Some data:
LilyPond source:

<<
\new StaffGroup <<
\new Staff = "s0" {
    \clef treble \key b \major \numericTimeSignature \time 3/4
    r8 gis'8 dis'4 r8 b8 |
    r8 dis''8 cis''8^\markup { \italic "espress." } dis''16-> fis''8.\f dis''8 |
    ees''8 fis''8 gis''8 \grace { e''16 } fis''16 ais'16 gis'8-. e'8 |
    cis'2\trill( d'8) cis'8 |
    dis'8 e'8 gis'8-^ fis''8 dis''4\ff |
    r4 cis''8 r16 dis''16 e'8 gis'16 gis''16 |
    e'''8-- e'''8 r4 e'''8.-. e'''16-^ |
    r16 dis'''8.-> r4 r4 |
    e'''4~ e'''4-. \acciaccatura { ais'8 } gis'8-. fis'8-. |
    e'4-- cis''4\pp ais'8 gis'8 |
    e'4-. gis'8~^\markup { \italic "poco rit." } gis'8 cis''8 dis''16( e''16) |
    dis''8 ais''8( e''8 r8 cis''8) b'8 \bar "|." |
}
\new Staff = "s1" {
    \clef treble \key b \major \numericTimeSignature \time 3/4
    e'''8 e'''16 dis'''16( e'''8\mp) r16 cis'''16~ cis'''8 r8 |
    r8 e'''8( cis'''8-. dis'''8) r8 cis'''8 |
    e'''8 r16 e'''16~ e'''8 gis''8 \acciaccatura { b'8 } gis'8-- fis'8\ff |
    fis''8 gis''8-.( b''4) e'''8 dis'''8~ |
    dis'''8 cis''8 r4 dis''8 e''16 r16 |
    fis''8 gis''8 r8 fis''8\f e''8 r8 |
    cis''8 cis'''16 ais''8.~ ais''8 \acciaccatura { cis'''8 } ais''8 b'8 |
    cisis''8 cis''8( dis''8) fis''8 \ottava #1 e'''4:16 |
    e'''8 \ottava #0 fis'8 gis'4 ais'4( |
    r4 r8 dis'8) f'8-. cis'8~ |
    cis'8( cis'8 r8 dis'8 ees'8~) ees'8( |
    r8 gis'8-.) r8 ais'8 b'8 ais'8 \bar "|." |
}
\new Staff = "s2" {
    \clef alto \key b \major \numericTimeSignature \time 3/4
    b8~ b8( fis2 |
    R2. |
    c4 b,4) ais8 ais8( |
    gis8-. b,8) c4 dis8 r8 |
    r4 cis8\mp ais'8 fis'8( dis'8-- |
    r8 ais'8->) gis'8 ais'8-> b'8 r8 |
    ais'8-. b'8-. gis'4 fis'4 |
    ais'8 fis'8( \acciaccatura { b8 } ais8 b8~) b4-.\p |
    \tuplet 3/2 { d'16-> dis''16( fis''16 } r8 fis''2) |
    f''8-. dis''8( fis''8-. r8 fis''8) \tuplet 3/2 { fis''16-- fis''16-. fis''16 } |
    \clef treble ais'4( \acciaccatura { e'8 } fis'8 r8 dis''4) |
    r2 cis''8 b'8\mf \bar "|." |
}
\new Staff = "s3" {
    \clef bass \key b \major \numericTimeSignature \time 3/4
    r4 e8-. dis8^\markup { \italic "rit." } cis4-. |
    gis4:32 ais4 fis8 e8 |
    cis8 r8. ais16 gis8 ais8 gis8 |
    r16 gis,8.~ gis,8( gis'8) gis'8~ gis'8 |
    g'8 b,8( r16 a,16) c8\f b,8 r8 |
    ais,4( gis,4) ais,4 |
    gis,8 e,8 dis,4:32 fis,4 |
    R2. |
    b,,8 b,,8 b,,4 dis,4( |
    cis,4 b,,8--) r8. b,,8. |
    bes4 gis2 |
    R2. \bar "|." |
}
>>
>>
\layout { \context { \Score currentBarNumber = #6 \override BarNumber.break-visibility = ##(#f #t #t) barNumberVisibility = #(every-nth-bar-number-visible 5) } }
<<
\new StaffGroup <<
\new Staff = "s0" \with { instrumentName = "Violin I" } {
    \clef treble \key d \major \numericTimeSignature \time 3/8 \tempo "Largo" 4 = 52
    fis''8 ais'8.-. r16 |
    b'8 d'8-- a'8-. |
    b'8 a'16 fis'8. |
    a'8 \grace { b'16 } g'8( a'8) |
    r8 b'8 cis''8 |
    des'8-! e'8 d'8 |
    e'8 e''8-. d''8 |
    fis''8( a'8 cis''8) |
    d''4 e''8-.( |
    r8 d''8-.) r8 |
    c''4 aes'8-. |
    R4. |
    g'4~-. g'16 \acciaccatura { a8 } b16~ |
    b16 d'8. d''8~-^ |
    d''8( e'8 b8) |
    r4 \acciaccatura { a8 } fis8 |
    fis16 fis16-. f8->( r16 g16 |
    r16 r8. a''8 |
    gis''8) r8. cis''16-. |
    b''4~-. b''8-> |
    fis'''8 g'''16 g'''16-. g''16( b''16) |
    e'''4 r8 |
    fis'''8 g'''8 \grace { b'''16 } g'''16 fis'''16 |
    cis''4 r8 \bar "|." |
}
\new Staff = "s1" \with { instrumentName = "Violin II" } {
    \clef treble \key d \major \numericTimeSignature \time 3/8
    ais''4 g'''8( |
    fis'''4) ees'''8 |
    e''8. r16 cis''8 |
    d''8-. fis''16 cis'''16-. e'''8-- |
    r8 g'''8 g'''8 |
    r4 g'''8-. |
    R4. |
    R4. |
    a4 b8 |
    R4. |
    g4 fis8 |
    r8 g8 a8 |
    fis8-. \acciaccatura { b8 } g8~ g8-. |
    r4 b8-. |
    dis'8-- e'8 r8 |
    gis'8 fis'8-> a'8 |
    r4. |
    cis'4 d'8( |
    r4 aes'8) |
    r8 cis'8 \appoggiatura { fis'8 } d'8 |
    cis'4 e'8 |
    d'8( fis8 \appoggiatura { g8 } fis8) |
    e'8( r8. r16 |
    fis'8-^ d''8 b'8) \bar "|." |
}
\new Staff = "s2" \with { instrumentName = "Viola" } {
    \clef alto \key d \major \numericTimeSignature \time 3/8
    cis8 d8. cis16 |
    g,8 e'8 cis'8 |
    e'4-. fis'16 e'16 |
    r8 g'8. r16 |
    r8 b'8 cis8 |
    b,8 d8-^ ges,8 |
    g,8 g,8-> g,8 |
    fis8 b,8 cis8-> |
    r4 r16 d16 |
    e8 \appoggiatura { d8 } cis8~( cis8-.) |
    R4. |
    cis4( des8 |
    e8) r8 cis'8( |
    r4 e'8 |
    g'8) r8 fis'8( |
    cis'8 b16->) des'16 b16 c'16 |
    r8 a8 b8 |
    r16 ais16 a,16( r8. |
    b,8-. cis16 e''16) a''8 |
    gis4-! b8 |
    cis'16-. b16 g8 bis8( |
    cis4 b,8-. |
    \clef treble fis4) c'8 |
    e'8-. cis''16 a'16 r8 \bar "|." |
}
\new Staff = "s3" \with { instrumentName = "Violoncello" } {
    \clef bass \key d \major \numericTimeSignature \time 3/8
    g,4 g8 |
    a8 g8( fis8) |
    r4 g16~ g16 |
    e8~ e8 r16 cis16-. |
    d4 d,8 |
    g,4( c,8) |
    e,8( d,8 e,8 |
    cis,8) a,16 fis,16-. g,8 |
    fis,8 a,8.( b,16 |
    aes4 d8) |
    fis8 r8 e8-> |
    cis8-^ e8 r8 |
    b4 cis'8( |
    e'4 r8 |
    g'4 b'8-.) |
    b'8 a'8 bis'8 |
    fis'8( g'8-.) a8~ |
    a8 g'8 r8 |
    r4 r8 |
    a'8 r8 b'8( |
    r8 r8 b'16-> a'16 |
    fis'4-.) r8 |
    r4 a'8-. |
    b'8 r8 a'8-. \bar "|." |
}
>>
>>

Exercise directions —
Identify every line of the data above that contains the string "major" and copy each one in full. Case counts.

Reply to the task —
    \clef treble \key b \major \numericTimeSignature \time 3/4
    \clef treble \key b \major \numericTimeSignature \time 3/4
    \clef alto \key b \major \numericTimeSignature \time 3/4
    \clef bass \key b \major \numericTimeSignature \time 3/4
    \clef treble \key d \major \numericTimeSignature \time 3/8 \tempo "Largo" 4 = 52
    \clef treble \key d \major \numericTimeSignature \time 3/8
    \clef alto \key d \major \numericTimeSignature \time 3/8
    \clef bass \key d \major \numericTimeSignature \time 3/8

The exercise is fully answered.